*** INPUT DATA Section Begins ***
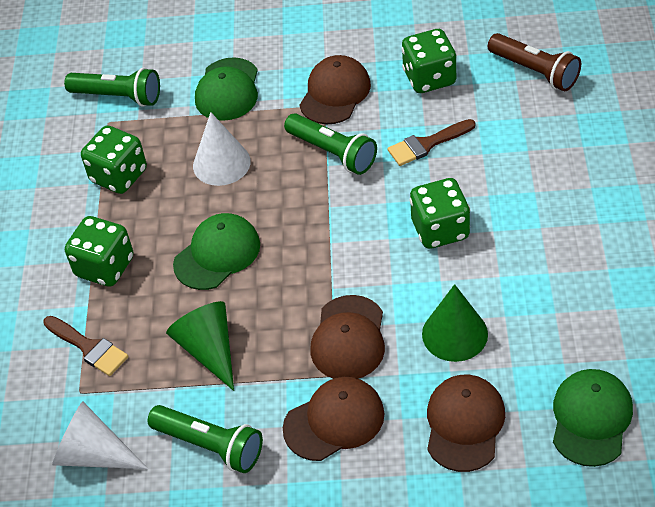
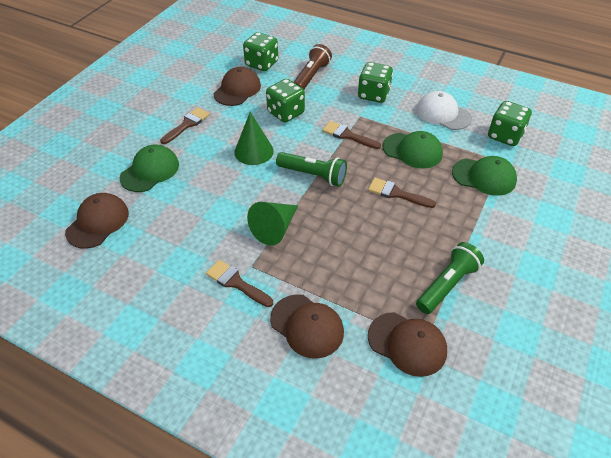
brown brush: 2 -> 4
green flashlight: 3 -> 2
white cap: 0 -> 1
white cone: 2 -> 0

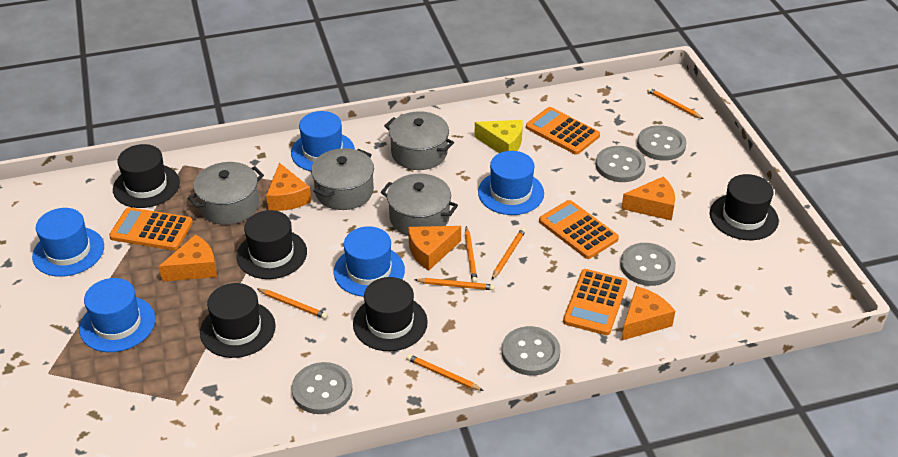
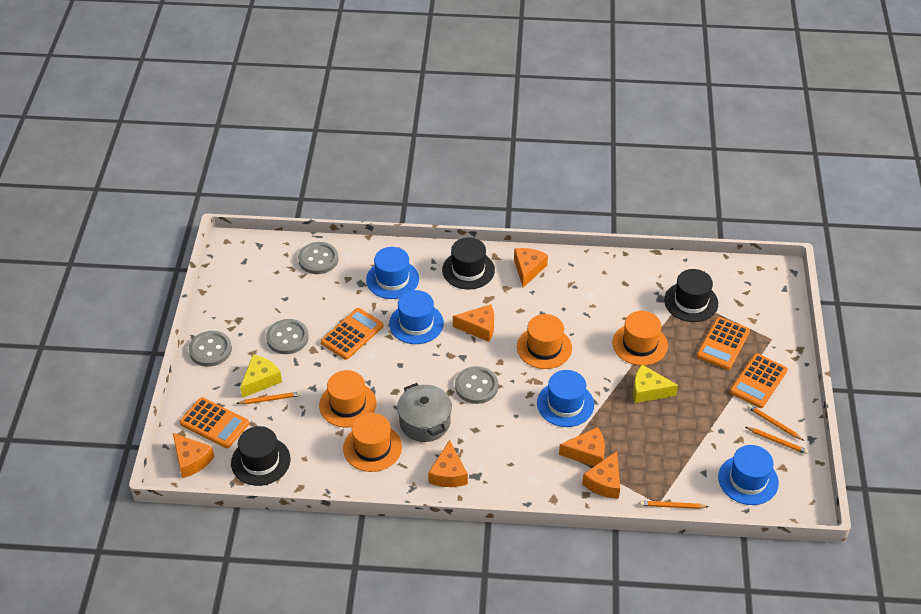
black hat: 5 -> 3
blue hat: 5 -> 4
grey button: 5 -> 4
grey pot: 4 -> 1
orange cheese: 5 -> 6
orange hat: 0 -> 4
orange pencil: 6 -> 4
yellow cheese: 1 -> 2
*** INPUT DATA Section Ends ***
DIRECTIONS
Every line that holds the word "orange" should be copied from the records above.

WRITTEN SOLUTION
orange cheese: 5 -> 6
orange hat: 0 -> 4
orange pencil: 6 -> 4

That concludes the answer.